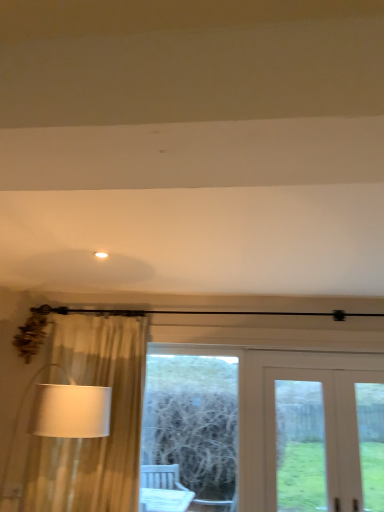
Question: Is white matte light fixture at upper center at the right side of wooden frame at center?

Choices:
 (A) yes
 (B) no

Answer: (B)

Question: Is white matte light fixture at upper center outside wooden frame at center?

Choices:
 (A) no
 (B) yes

Answer: (B)

Question: Is white matte light fixture at upper center bigger than wooden frame at center?

Choices:
 (A) yes
 (B) no

Answer: (B)

Question: From the image's perspective, is white matte light fixture at upper center beneath wooden frame at center?

Choices:
 (A) no
 (B) yes

Answer: (A)

Question: Considering the relative positions of white matte light fixture at upper center and wooden frame at center in the image provided, is white matte light fixture at upper center to the left of wooden frame at center from the viewer's perspective?

Choices:
 (A) yes
 (B) no

Answer: (A)

Question: Considering the relative sizes of white matte light fixture at upper center and wooden frame at center in the image provided, is white matte light fixture at upper center shorter than wooden frame at center?

Choices:
 (A) no
 (B) yes

Answer: (B)

Question: Is white fabric lampshade at left at the back of white wooden door at center?

Choices:
 (A) no
 (B) yes

Answer: (A)

Question: Is white wooden door at center not inside white fabric lampshade at left?

Choices:
 (A) no
 (B) yes

Answer: (B)

Question: From a real-world perspective, is white wooden door at center physically above white fabric lampshade at left?

Choices:
 (A) no
 (B) yes

Answer: (B)

Question: Is white fabric lampshade at left a part of white wooden door at center?

Choices:
 (A) yes
 (B) no

Answer: (B)

Question: Is white wooden door at center smaller than white fabric lampshade at left?

Choices:
 (A) yes
 (B) no

Answer: (A)

Question: Considering the relative sizes of white wooden door at center and white fabric lampshade at left in the image provided, is white wooden door at center shorter than white fabric lampshade at left?

Choices:
 (A) yes
 (B) no

Answer: (B)

Question: Can you confirm if white fabric lampshade at left is taller than wooden frame at center?

Choices:
 (A) no
 (B) yes

Answer: (A)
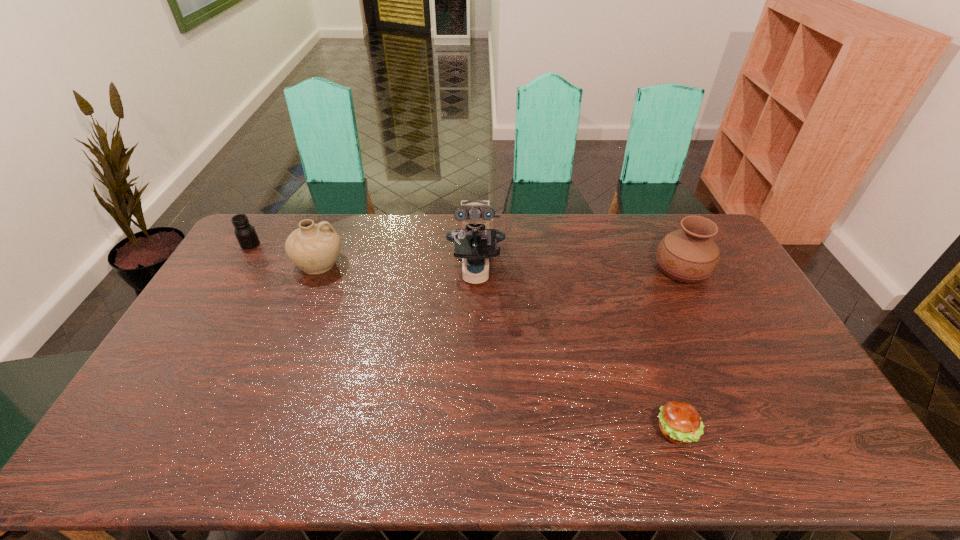
At what (x,y) coordinates should I click in order to perform the action: click on object that is positioned at the far left corner. Please return your answer as a coordinate pair (x, y). The image size is (960, 540). Looking at the image, I should click on (245, 233).

Where is `object that is at the far right corner`? This screenshot has height=540, width=960. object that is at the far right corner is located at coordinates (689, 255).

Where is `free region at the far edge of the desktop`? free region at the far edge of the desktop is located at coordinates (358, 248).

Identify the location of free location at the near edge of the desktop. The height and width of the screenshot is (540, 960). (320, 454).

This screenshot has width=960, height=540. Identify the location of blank area at the left edge. [x=154, y=409].

The height and width of the screenshot is (540, 960). Find the location of `free space at the right edge`. free space at the right edge is located at coordinates (735, 298).

Identify the location of vacant space at the far left corner. This screenshot has height=540, width=960. (275, 214).

You are a GUI agent. You are given a task and a screenshot of the screen. Output one action in this format:
    pyautogui.click(x=<x>, y=<y>)
    Task: Click on the free space between the nearest object and the urn
    The width and height of the screenshot is (960, 540).
    Given the screenshot: What is the action you would take?
    pyautogui.click(x=679, y=349)

This screenshot has width=960, height=540. In order to click on free space between the third object from right to left and the second shortest object in this screenshot , I will do pos(363,258).

Find the location of a particular element. free space between the pottery and the tallest object is located at coordinates (397, 267).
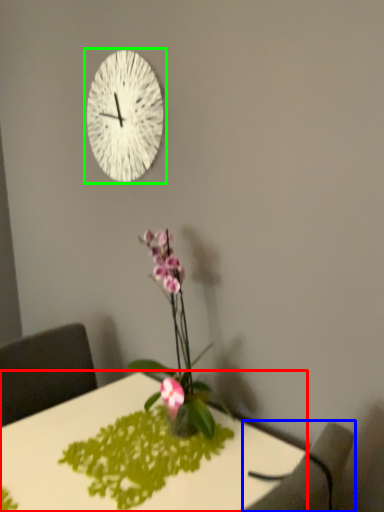
Question: Based on their relative distances, which object is farther from desk (highlighted by a red box)? Choose from armchair (highlighted by a blue box) and wall clock (highlighted by a green box).

Choices:
 (A) armchair
 (B) wall clock

Answer: (B)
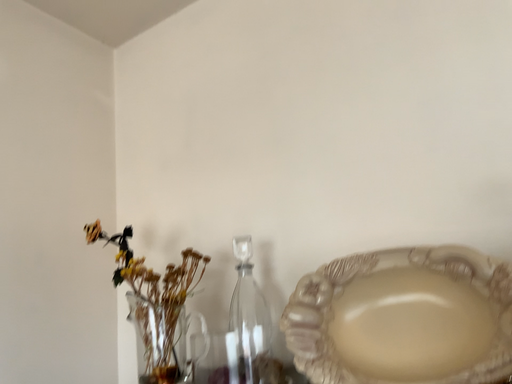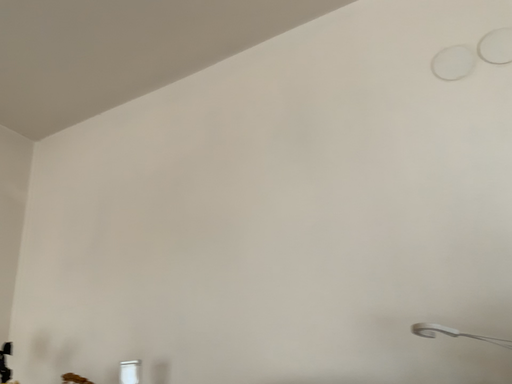
Question: Which way did the camera rotate in the video?

Choices:
 (A) rotated upward
 (B) rotated downward

Answer: (A)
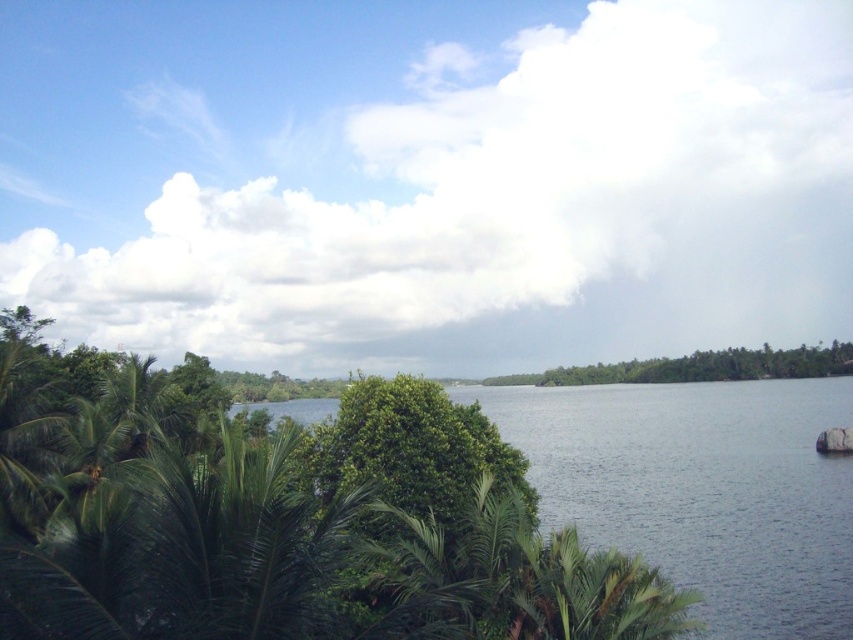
________
* Problem details *
Copy all of the items above word for word, leaving out the pictures.

* The result *
Question: Is white matte light fixture at upper center at the right side of wooden frame at center?

Choices:
 (A) yes
 (B) no

Answer: (B)

Question: Is white matte light fixture at upper center outside wooden frame at center?

Choices:
 (A) no
 (B) yes

Answer: (B)

Question: Is white matte light fixture at upper center bigger than wooden frame at center?

Choices:
 (A) yes
 (B) no

Answer: (B)

Question: From the image's perspective, is white matte light fixture at upper center beneath wooden frame at center?

Choices:
 (A) no
 (B) yes

Answer: (A)

Question: Considering the relative positions of white matte light fixture at upper center and wooden frame at center in the image provided, is white matte light fixture at upper center to the left of wooden frame at center from the viewer's perspective?

Choices:
 (A) yes
 (B) no

Answer: (A)

Question: Considering the relative sizes of white matte light fixture at upper center and wooden frame at center in the image provided, is white matte light fixture at upper center shorter than wooden frame at center?

Choices:
 (A) no
 (B) yes

Answer: (B)

Question: Is white fabric lampshade at left at the back of white wooden door at center?

Choices:
 (A) no
 (B) yes

Answer: (A)

Question: Is white wooden door at center not inside white fabric lampshade at left?

Choices:
 (A) no
 (B) yes

Answer: (B)

Question: From a real-world perspective, is white wooden door at center physically above white fabric lampshade at left?

Choices:
 (A) no
 (B) yes

Answer: (B)

Question: Is white fabric lampshade at left a part of white wooden door at center?

Choices:
 (A) yes
 (B) no

Answer: (B)

Question: Is white wooden door at center smaller than white fabric lampshade at left?

Choices:
 (A) yes
 (B) no

Answer: (A)

Question: Considering the relative sizes of white wooden door at center and white fabric lampshade at left in the image provided, is white wooden door at center shorter than white fabric lampshade at left?

Choices:
 (A) yes
 (B) no

Answer: (B)

Question: Can you confirm if white fabric lampshade at left is taller than wooden frame at center?

Choices:
 (A) no
 (B) yes

Answer: (A)
At what (x,y) coordinates should I click in order to perform the action: click on object that is positioned at the far left corner. Please return your answer as a coordinate pair (x, y). The image size is (960, 540). Looking at the image, I should click on (245, 233).

Where is `object that is at the far right corner`? This screenshot has height=540, width=960. object that is at the far right corner is located at coordinates (689, 255).

Where is `free region at the far edge of the desktop`? free region at the far edge of the desktop is located at coordinates (358, 248).

Identify the location of free location at the near edge of the desktop. The height and width of the screenshot is (540, 960). (320, 454).

This screenshot has width=960, height=540. Identify the location of blank area at the left edge. [x=154, y=409].

The height and width of the screenshot is (540, 960). Find the location of `free space at the right edge`. free space at the right edge is located at coordinates (735, 298).

Identify the location of vacant space at the far left corner. This screenshot has height=540, width=960. (275, 214).

You are a GUI agent. You are given a task and a screenshot of the screen. Output one action in this format:
    pyautogui.click(x=<x>, y=<y>)
    Task: Click on the free space between the nearest object and the urn
    The width and height of the screenshot is (960, 540).
    Given the screenshot: What is the action you would take?
    pyautogui.click(x=679, y=349)

This screenshot has width=960, height=540. In order to click on free space between the third object from right to left and the second shortest object in this screenshot , I will do pos(363,258).

Find the location of a particular element. free space between the pottery and the tallest object is located at coordinates (397, 267).
Question: Based on their relative distances, which object is farther from desk (highlighted by a red box)? Choose from armchair (highlighted by a blue box) and wall clock (highlighted by a green box).

Choices:
 (A) armchair
 (B) wall clock

Answer: (B)
Question: Which way did the camera rotate in the video?

Choices:
 (A) rotated upward
 (B) rotated downward

Answer: (A)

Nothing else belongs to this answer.